WORK TASK:
Which lines of the records below contain the word "cyan"? Copy each of them out.

TASK INPUT:
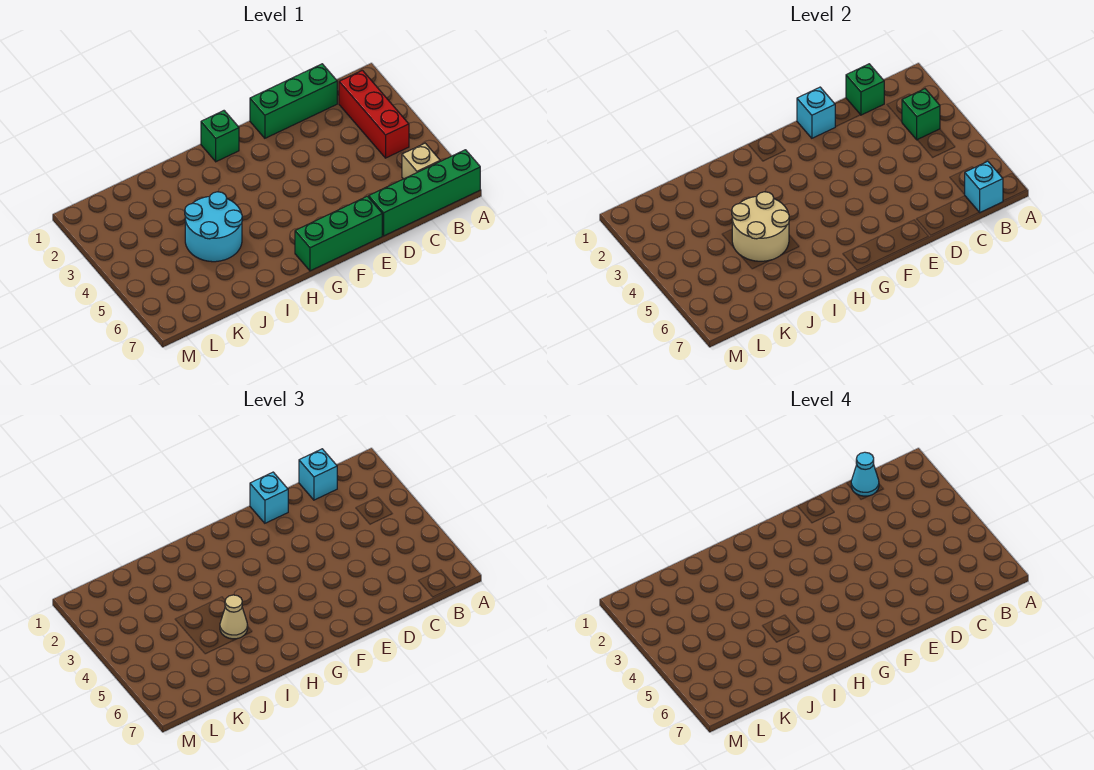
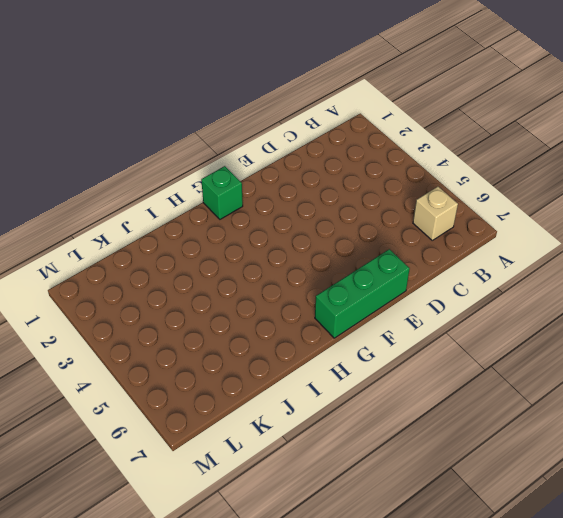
none -> green brick A7:D7 level 1
none -> red brick B2:B4 level 1
none -> green brick C1:E1 level 1

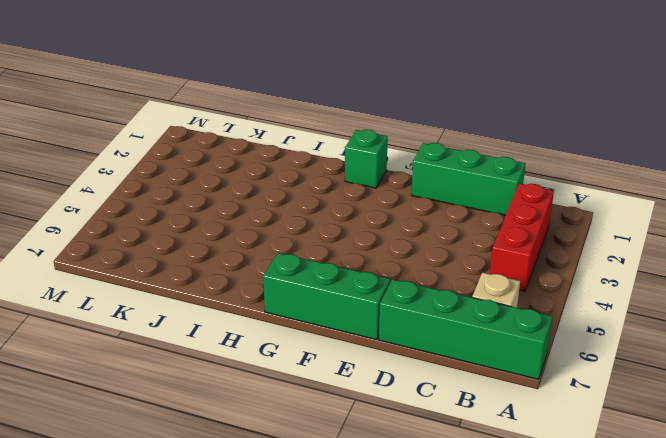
none -> cyan round brick I4:J5 level 1
none -> green brick B3 level 2
none -> cyan brick B7 level 2

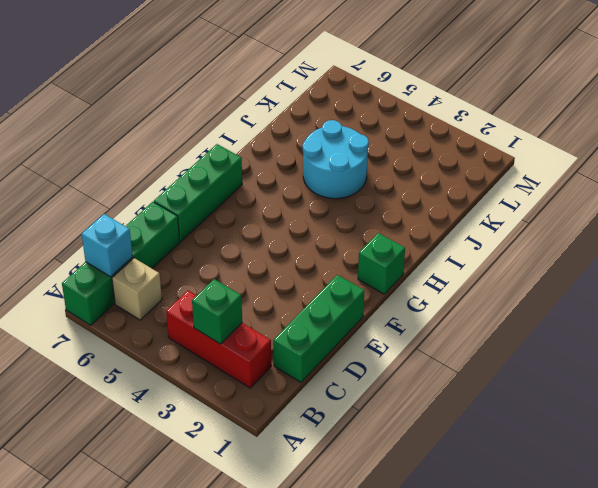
none -> green brick C1 level 2
none -> cyan brick E1 level 2
none -> tan round brick I4:J5 level 2

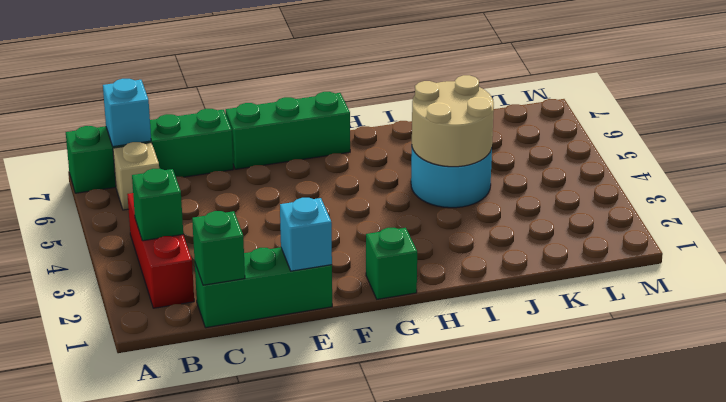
none -> cyan brick C1 level 3
none -> cyan brick E1 level 3
none -> tan cone I5 level 3

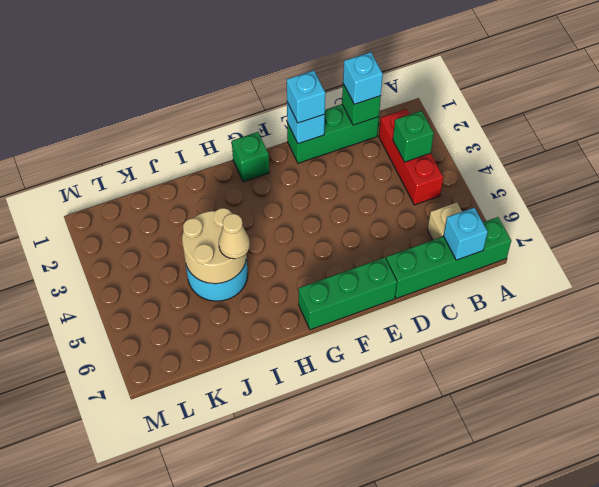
none -> cyan cone C1 level 4

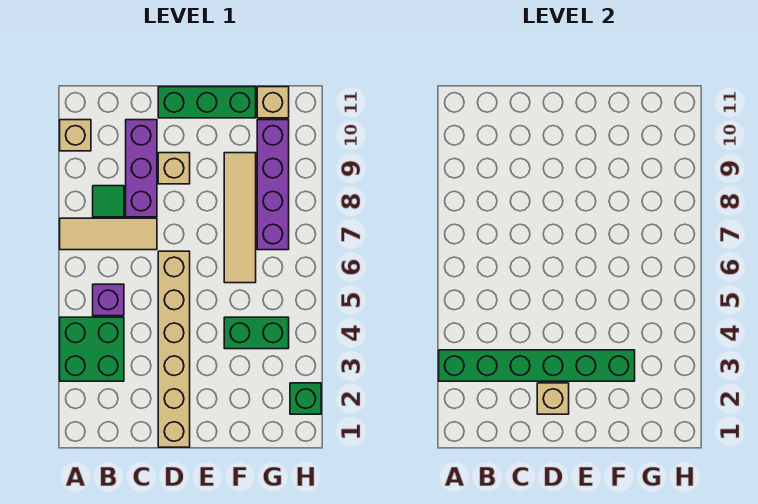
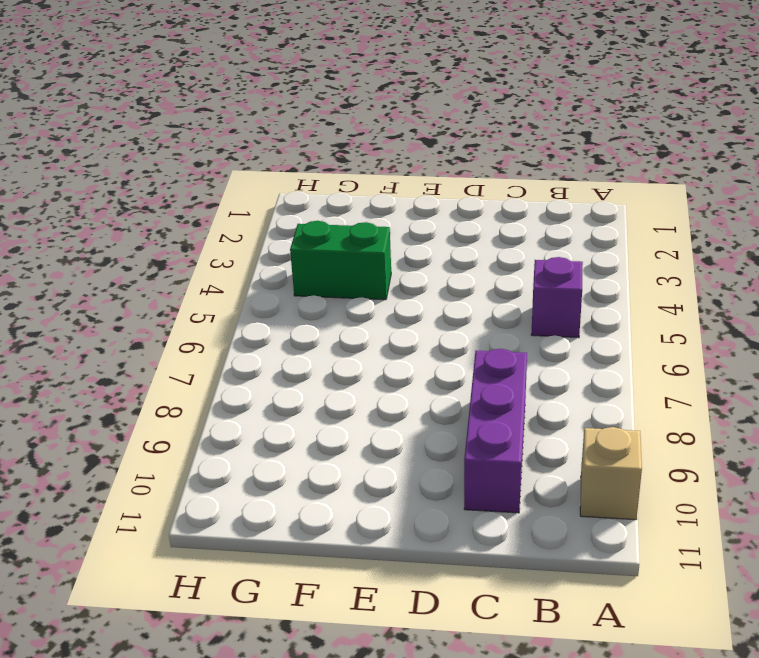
none -> green brick A3:B4 level 1
none -> tan tile A7:C7 level 1
none -> green tile B8 level 1

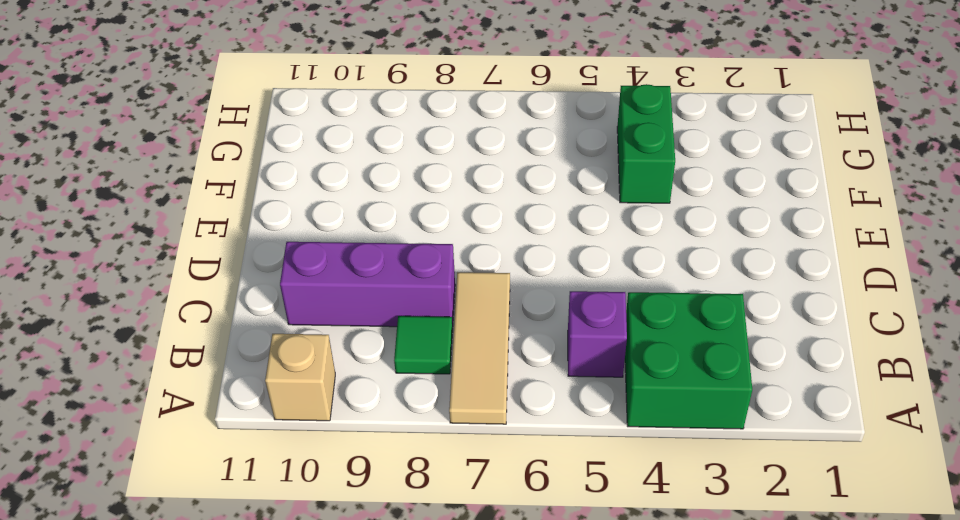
none -> tan brick D1:D6 level 1
none -> tan brick D9 level 1
none -> green brick D11:F11 level 1

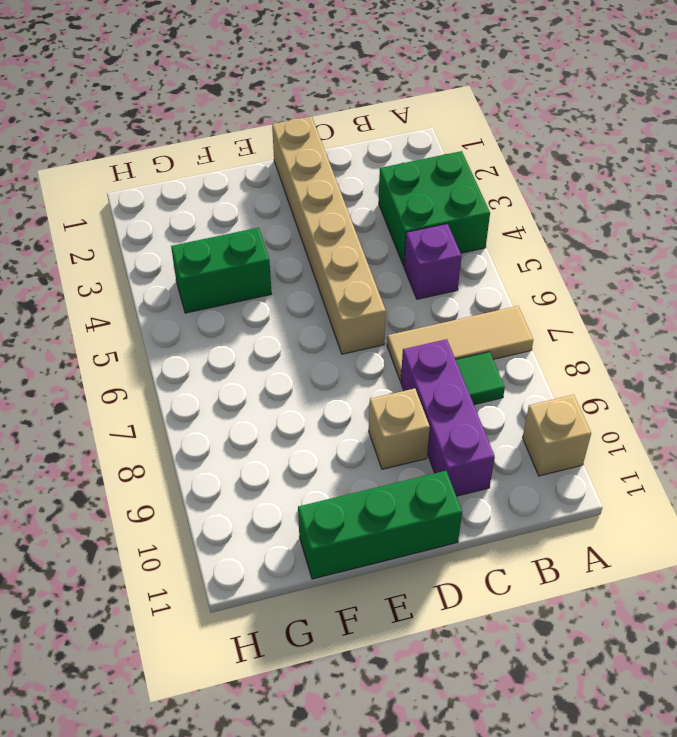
none -> tan tile F6:F9 level 1
none -> purple brick G7:G10 level 1
none -> tan brick G11 level 1

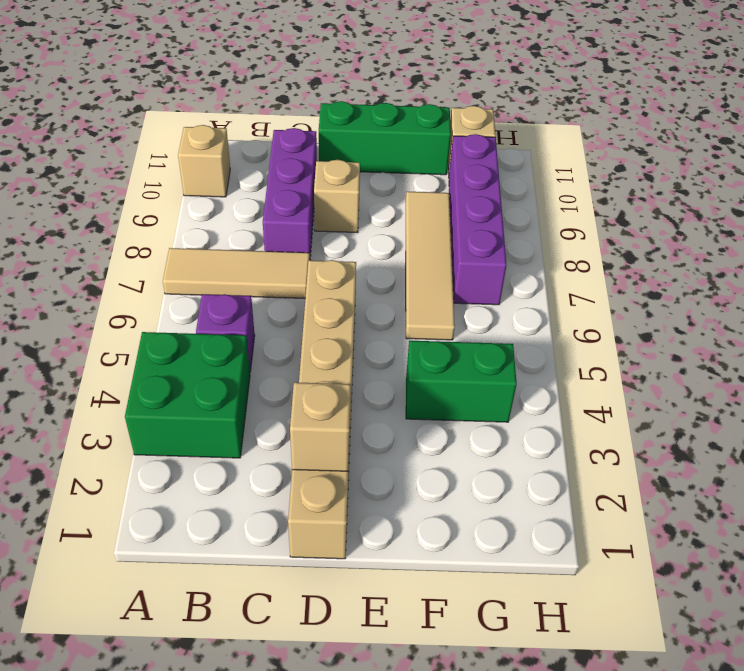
none -> green tile B8 level 1
none -> green brick H2 level 1
none -> green brick A3:F3 level 2

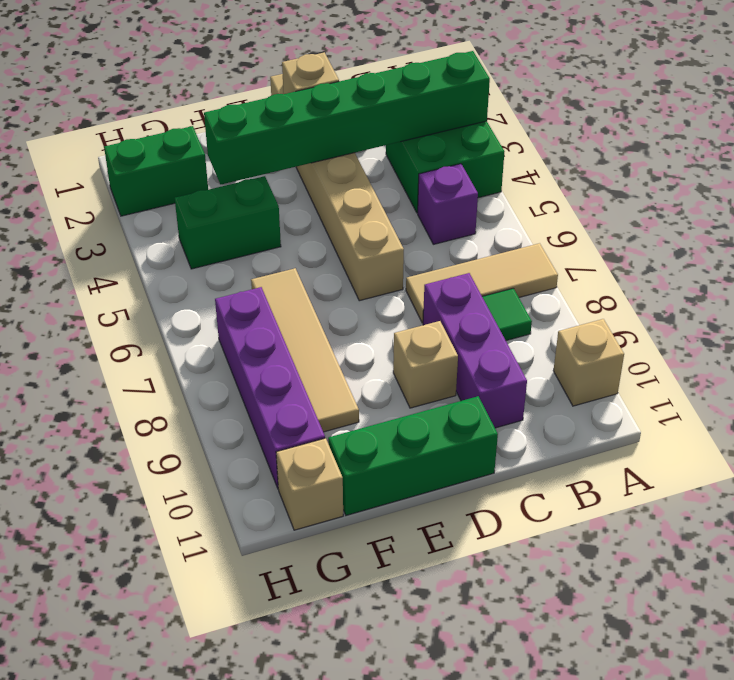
green brick G2:H2 level 1 -> green brick H2 level 1

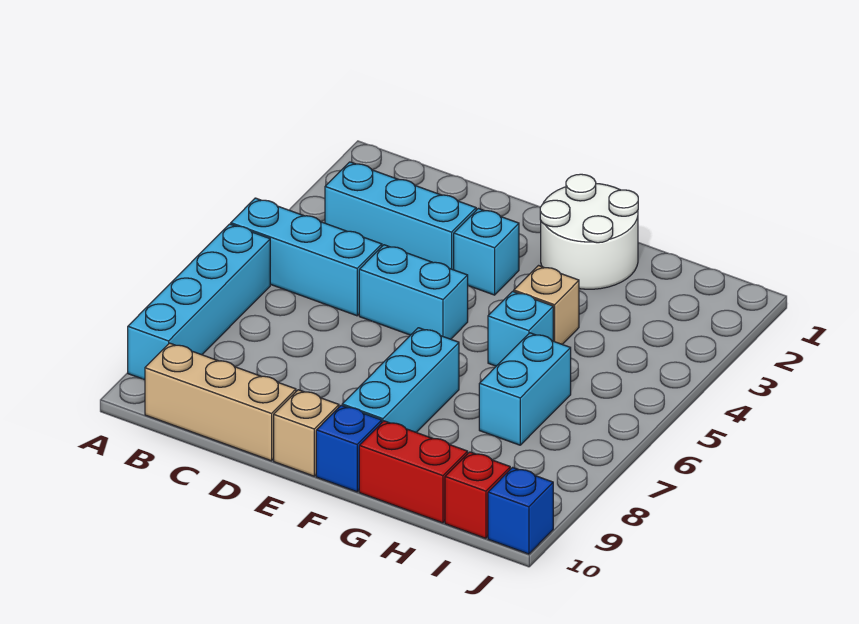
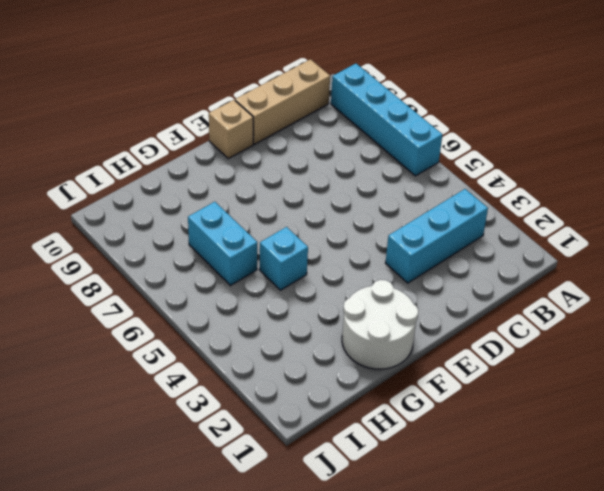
none -> cyan brick A5:C5 level 1
none -> cyan brick D5:E5 level 1
none -> cyan brick E3 level 1

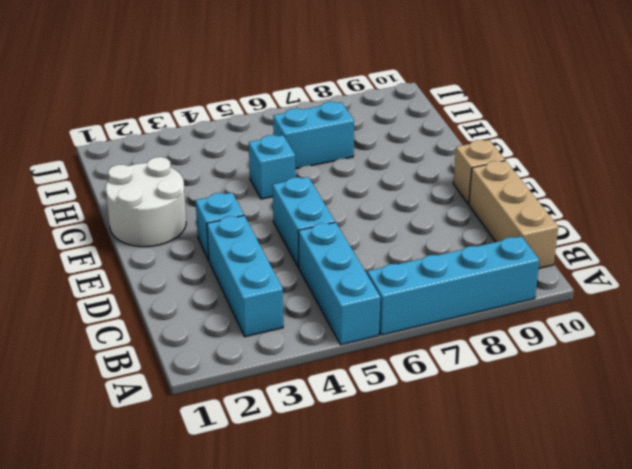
none -> cyan brick F7:F9 level 1
none -> blue brick F10 level 1
none -> tan brick G4 level 1

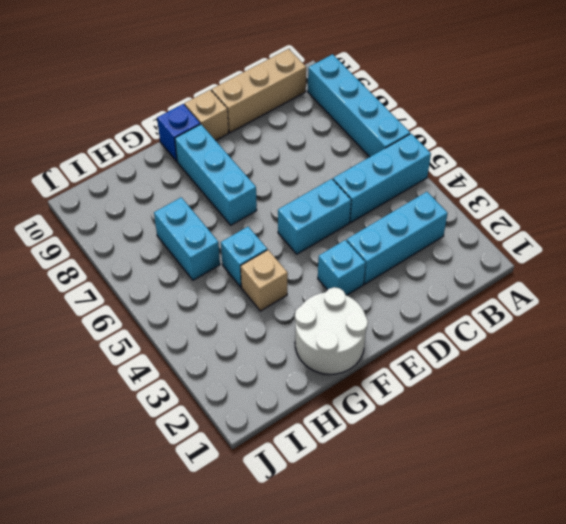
none -> red brick G10:H10 level 1
none -> red brick I10 level 1
none -> blue brick J10 level 1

RESULT FOR THIS EXERCISE:
none -> cyan round brick I4:J5 level 1
none -> cyan brick B7 level 2
none -> cyan brick E1 level 2
none -> cyan brick C1 level 3
none -> cyan brick E1 level 3
none -> cyan cone C1 level 4
none -> cyan brick A5:C5 level 1
none -> cyan brick D5:E5 level 1
none -> cyan brick E3 level 1
none -> cyan brick F7:F9 level 1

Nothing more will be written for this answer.